**EXERCISE AIM**
Below are the records; retype them exactly and omit each picture.

**AVAILABLE DATA**
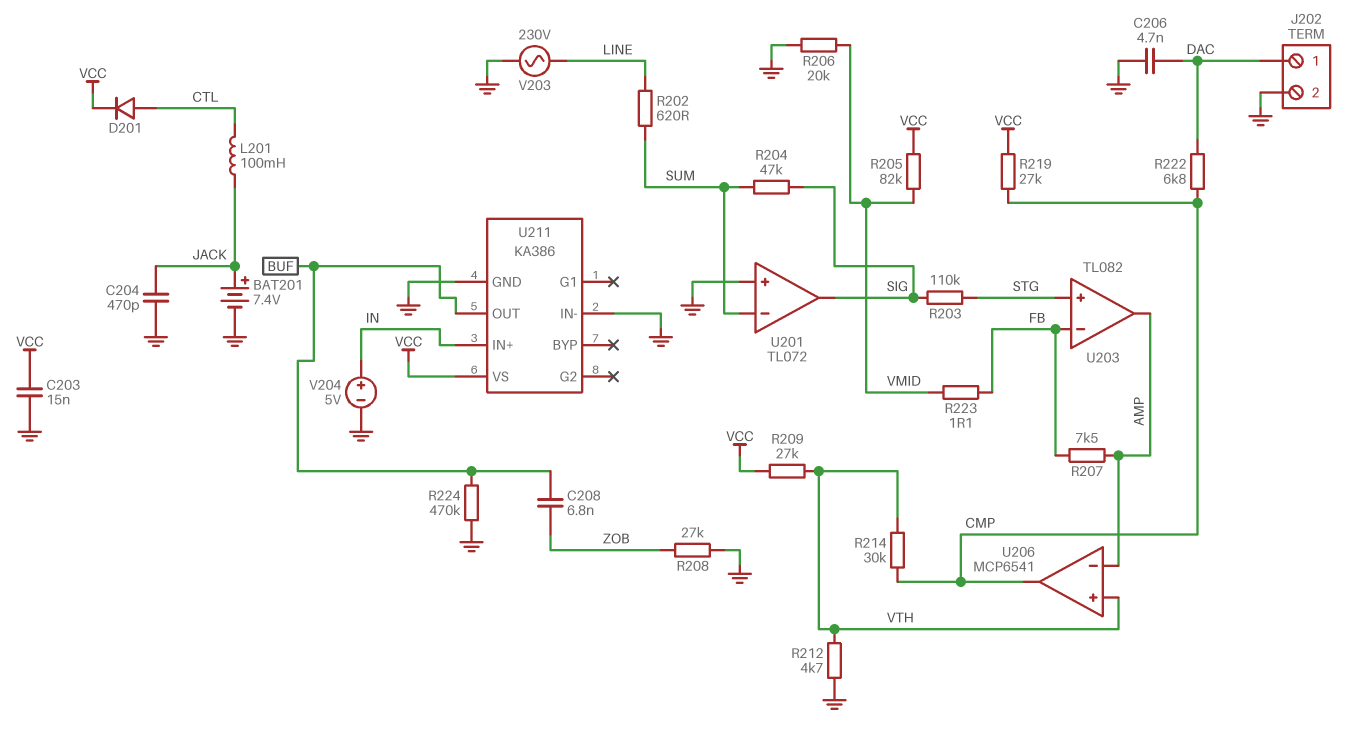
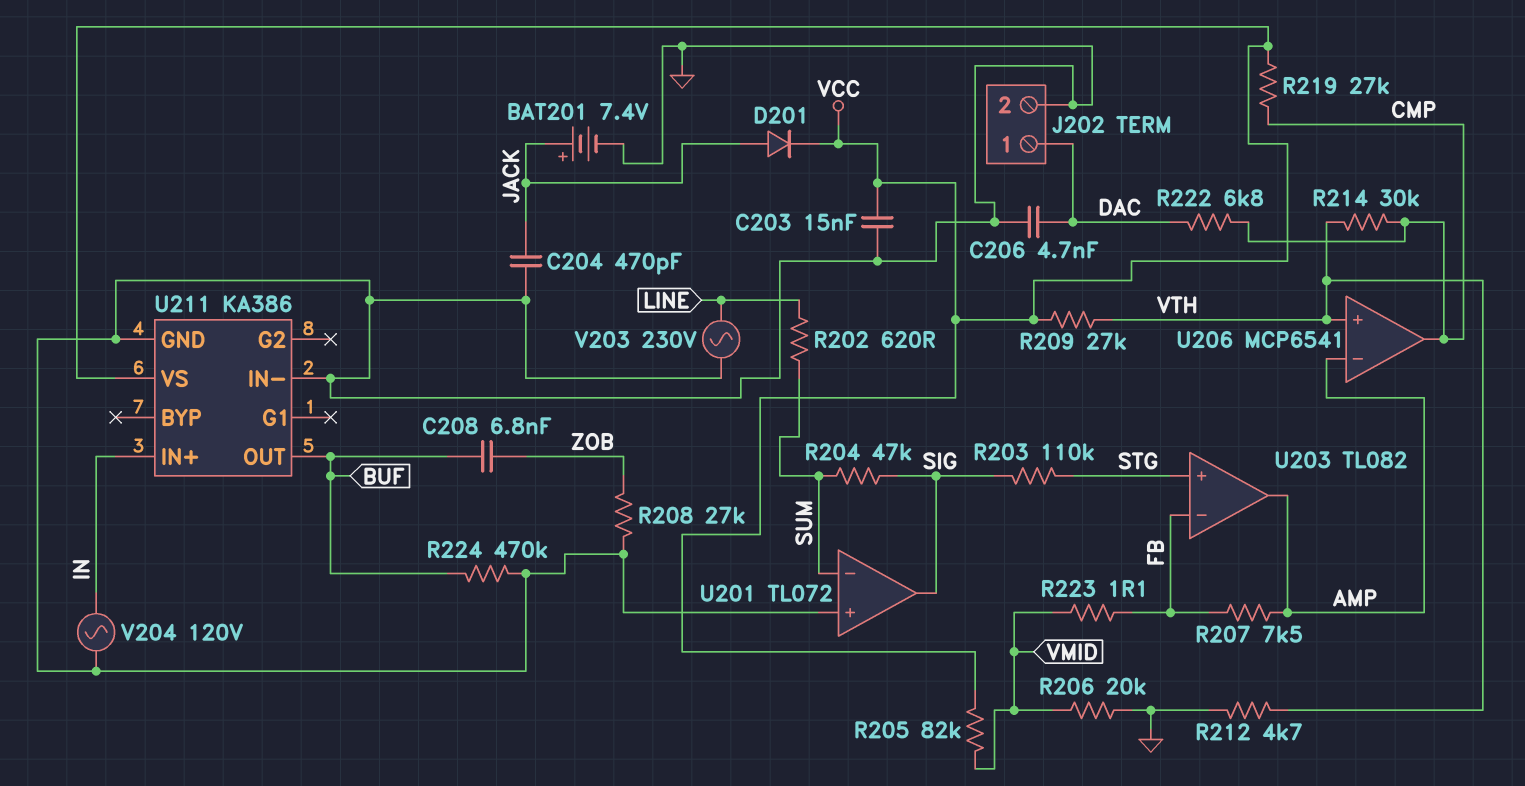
D201: diode (A CTL, K VCC) -> diode (A JACK, K VCC)
L201: 100mH (CTL, JACK) -> none
V204: 5V (plus IN, minus GND) -> AC 120V (GND, IN)

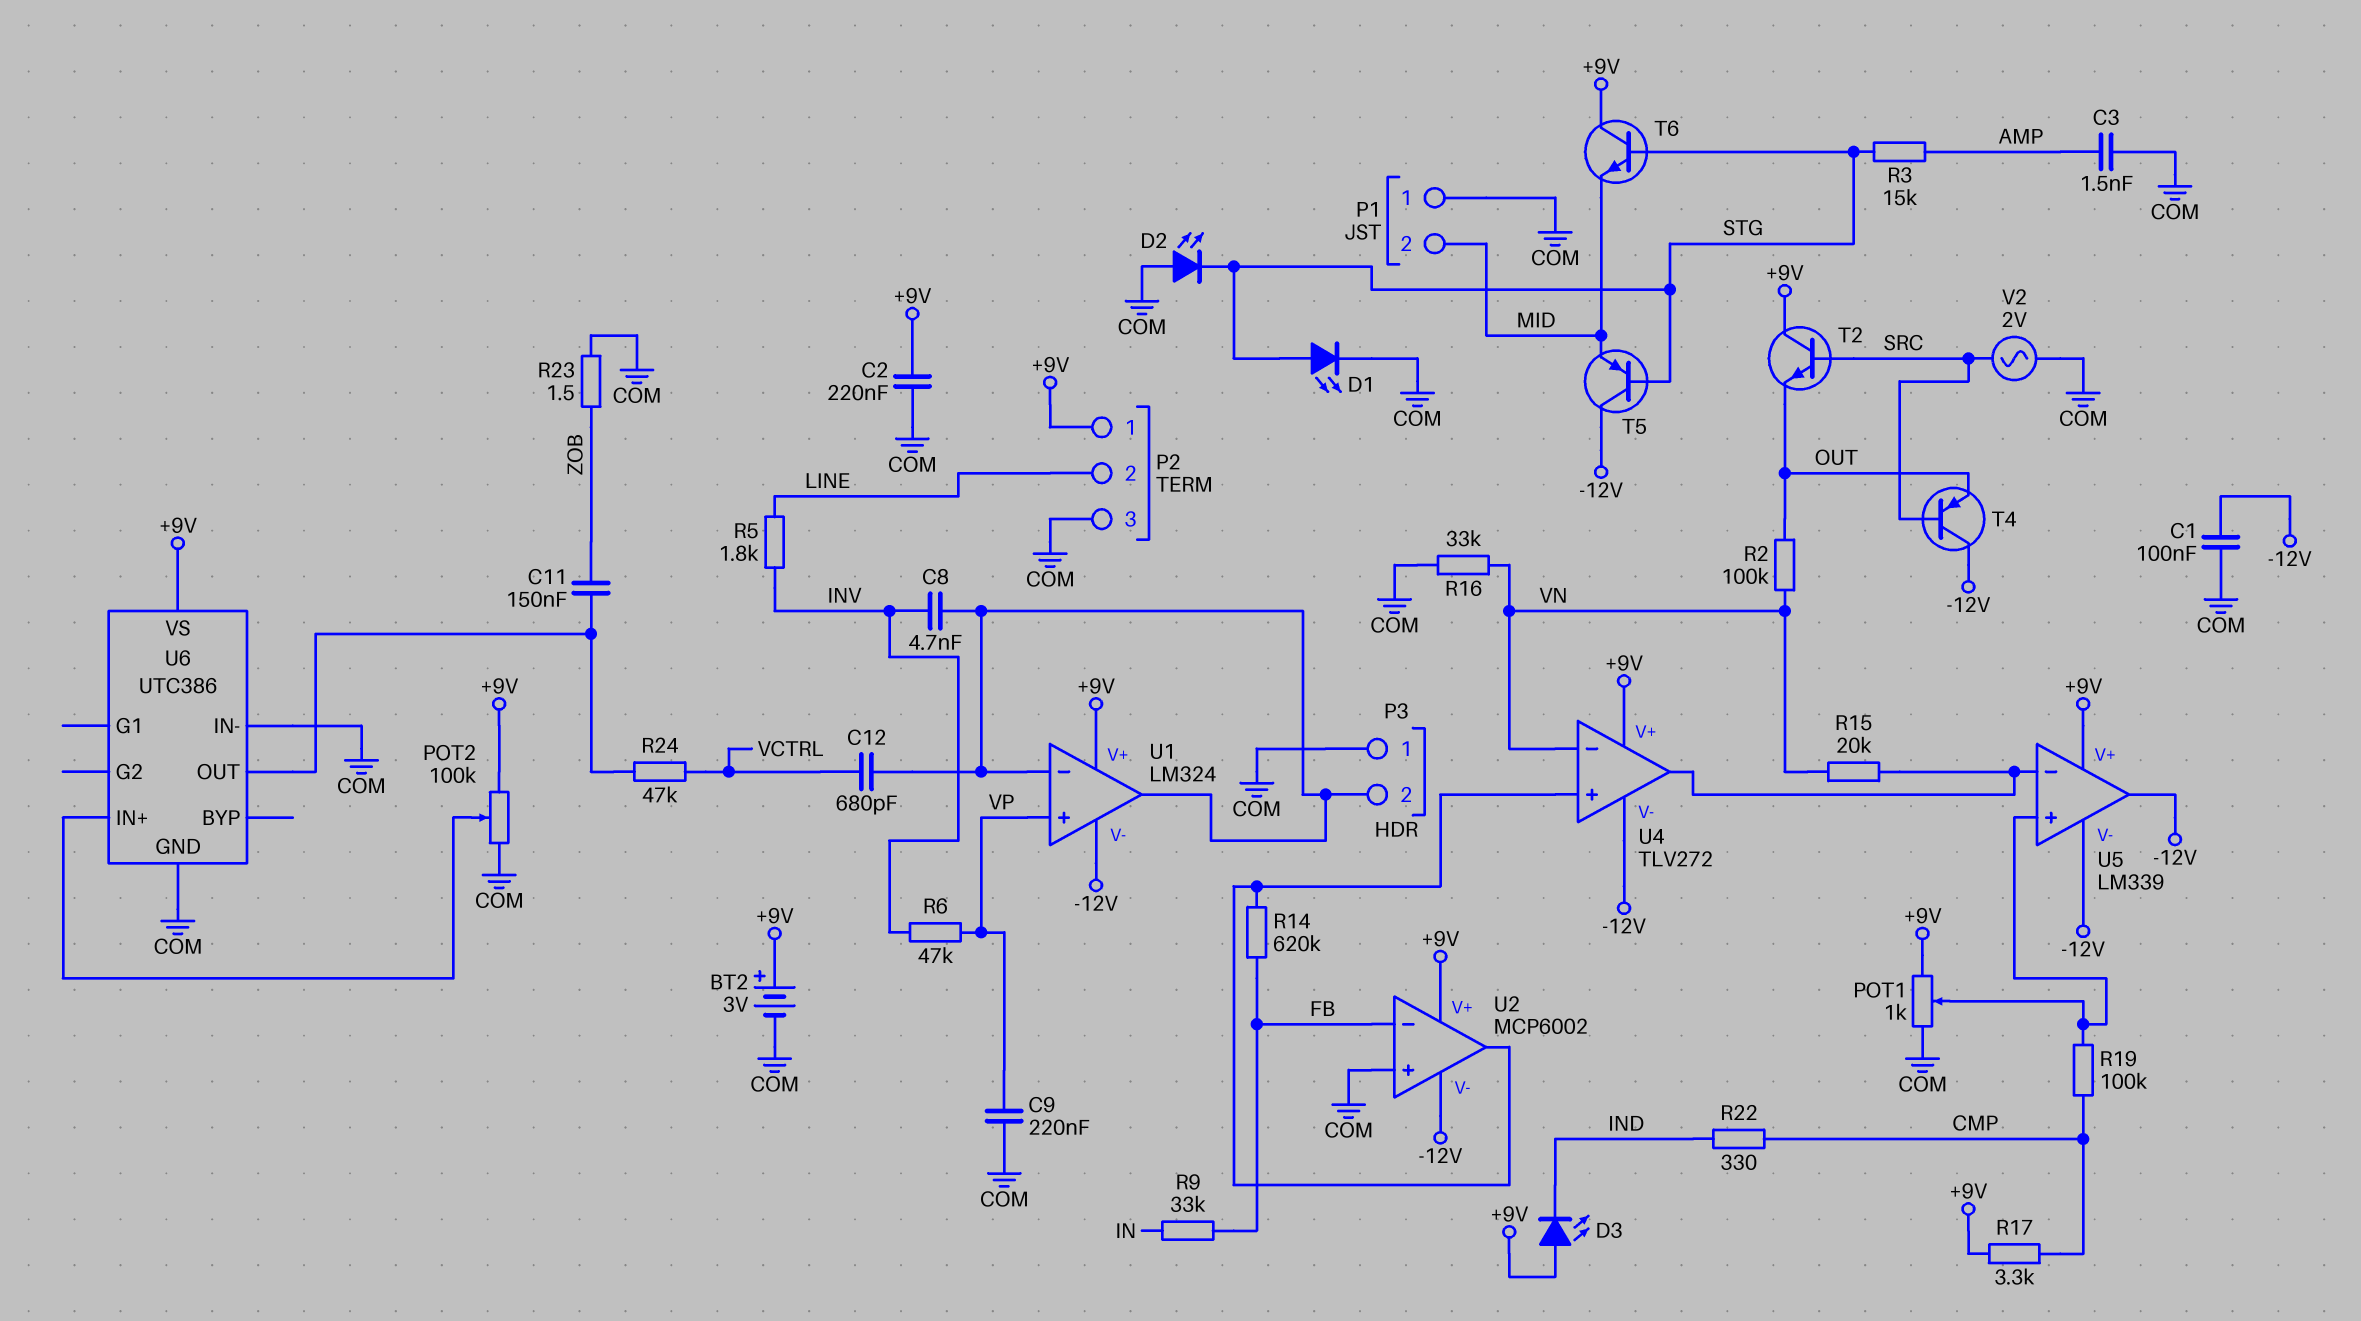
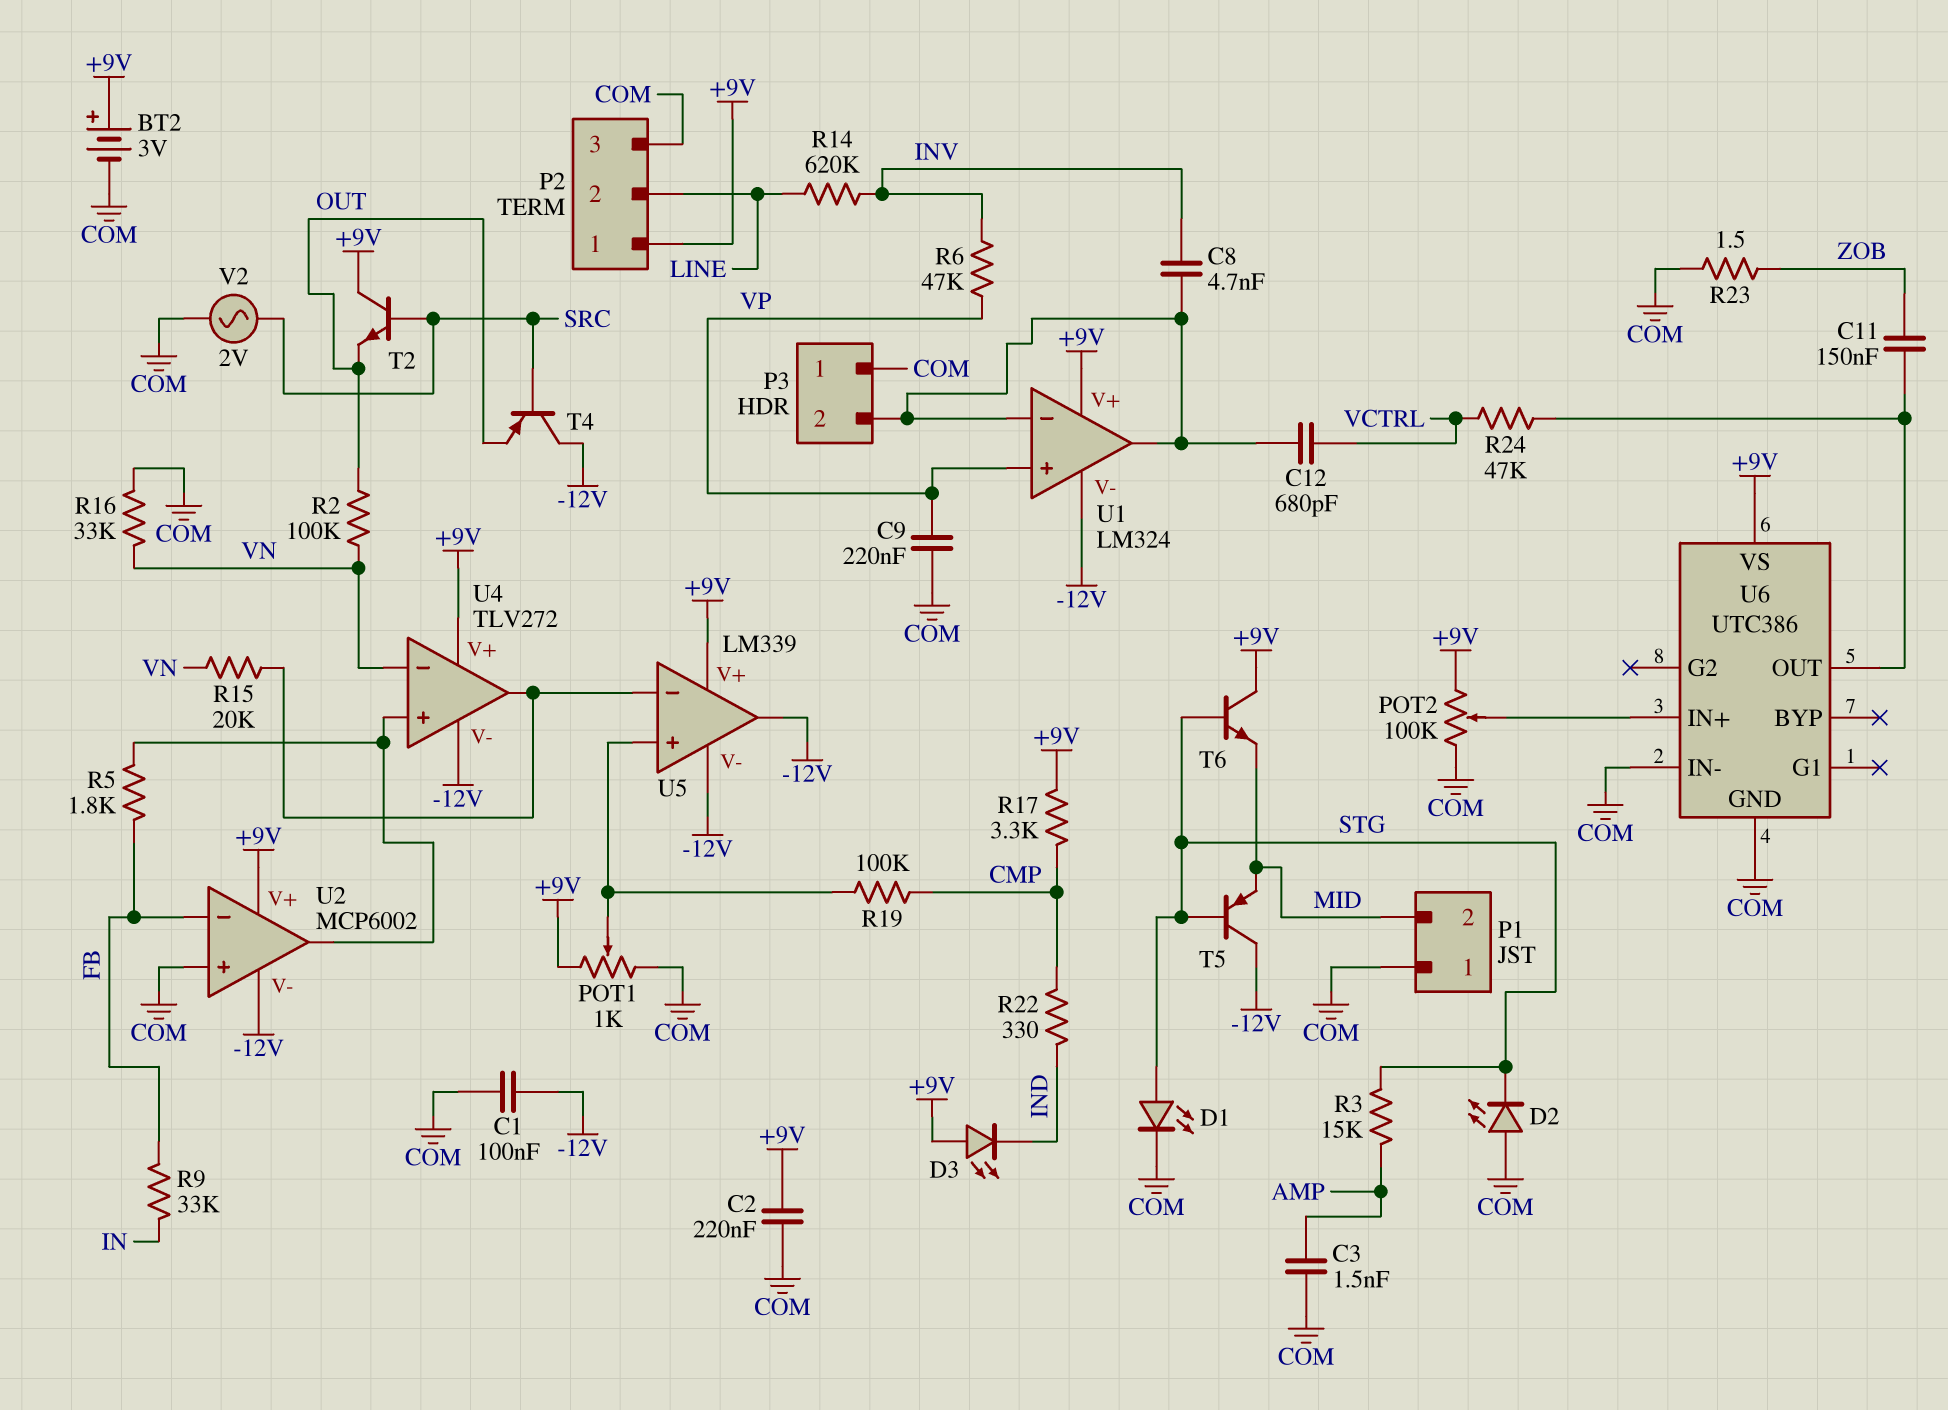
R5: 1.8k (INV, LINE) -> 1.8k (FB, U2/out)
R14: 620k (FB, U2/out) -> 620k (INV, LINE)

**PROBLEM SOLUTION**
D201: diode (A CTL, K VCC) -> diode (A JACK, K VCC)
L201: 100mH (CTL, JACK) -> none
V204: 5V (plus IN, minus GND) -> AC 120V (GND, IN)

R5: 1.8k (INV, LINE) -> 1.8k (FB, U2/out)
R14: 620k (FB, U2/out) -> 620k (INV, LINE)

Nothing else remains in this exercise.